**Data extracts**
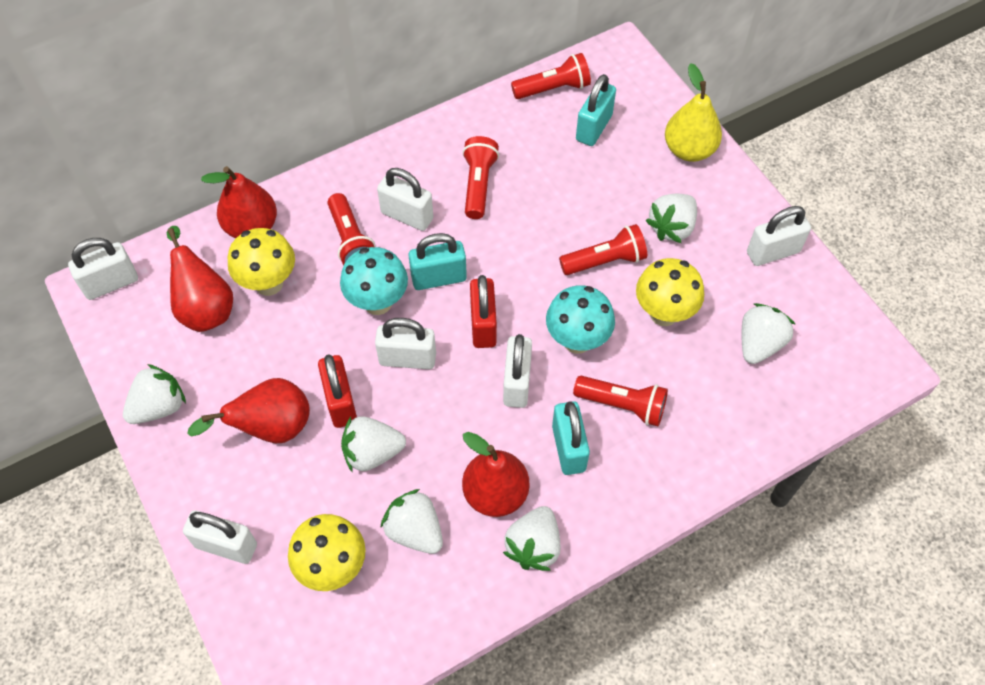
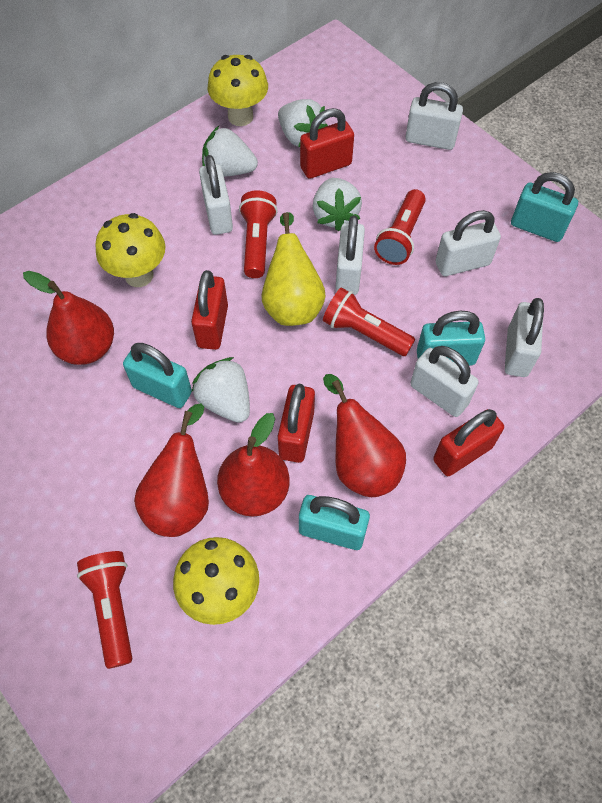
red flashlight: 5 -> 4
red padlock: 2 -> 4
turquoise mushroom: 2 -> 0
turquoise padlock: 3 -> 4
white strawberry: 6 -> 4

**Required work**
Among the entries above, which lines include "turquoise"? List them all.

**Worked solution**
turquoise mushroom: 2 -> 0
turquoise padlock: 3 -> 4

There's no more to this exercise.